Your objective.
Of all the lines below, return only those starting with the line holding "white brick D5:D6" and going on through the line holding "none -> blue plate G7 level 1", exactly as written.

Provided data.
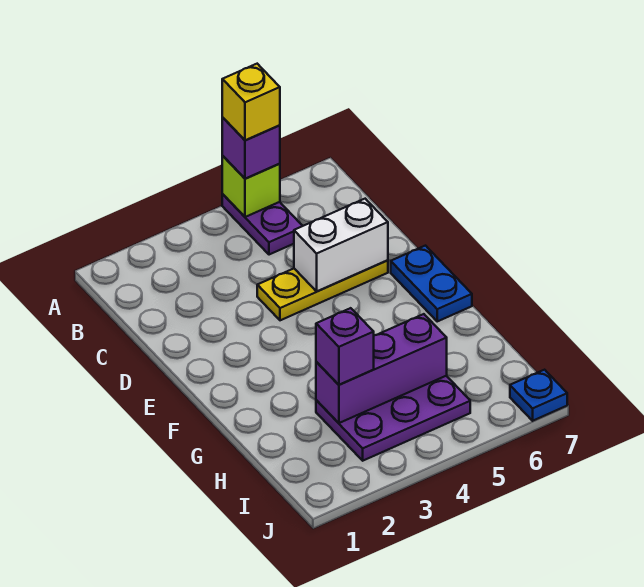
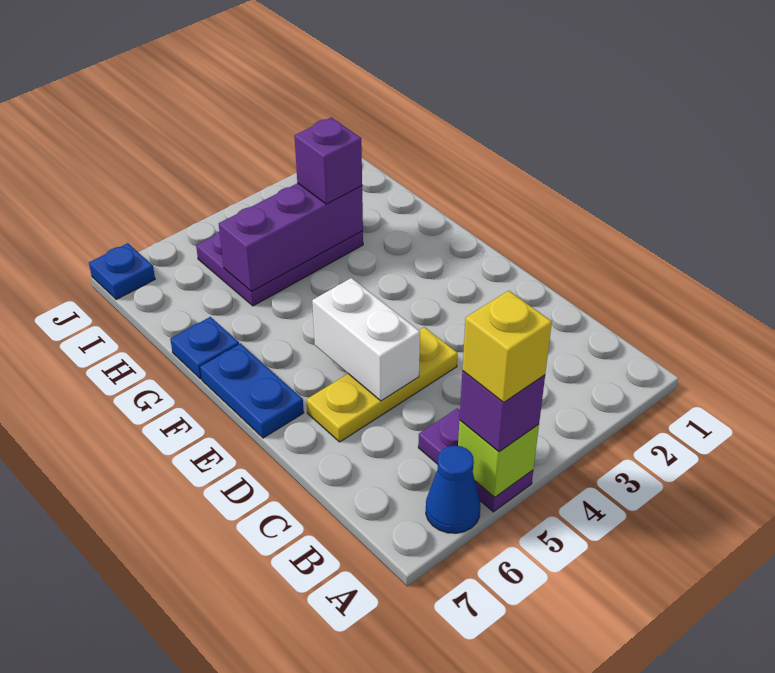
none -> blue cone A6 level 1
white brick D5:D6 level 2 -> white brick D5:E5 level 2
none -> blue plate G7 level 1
...
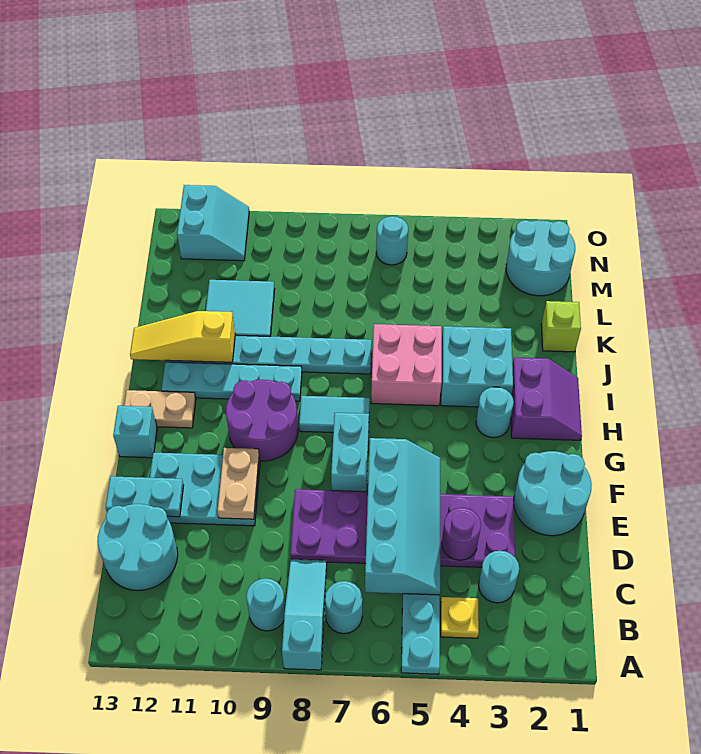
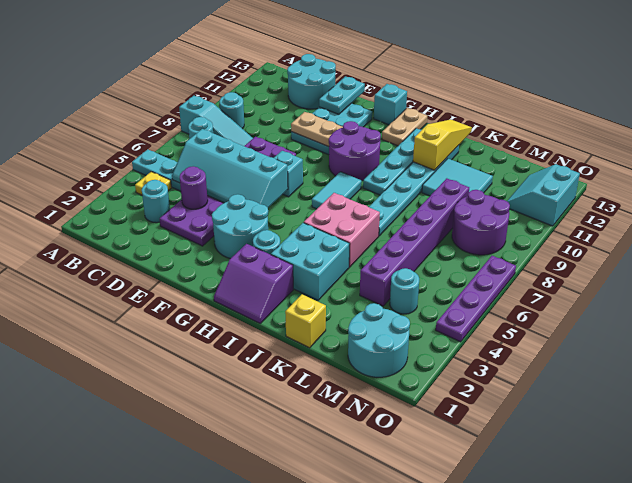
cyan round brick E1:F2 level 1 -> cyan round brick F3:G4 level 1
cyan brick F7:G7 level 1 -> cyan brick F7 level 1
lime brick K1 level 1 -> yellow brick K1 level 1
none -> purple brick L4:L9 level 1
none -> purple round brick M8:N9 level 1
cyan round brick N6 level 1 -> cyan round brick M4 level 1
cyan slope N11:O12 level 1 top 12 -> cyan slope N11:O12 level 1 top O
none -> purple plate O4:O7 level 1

Solution to this exercise.
white brick D5:D6 level 2 -> white brick D5:E5 level 2
none -> blue plate G7 level 1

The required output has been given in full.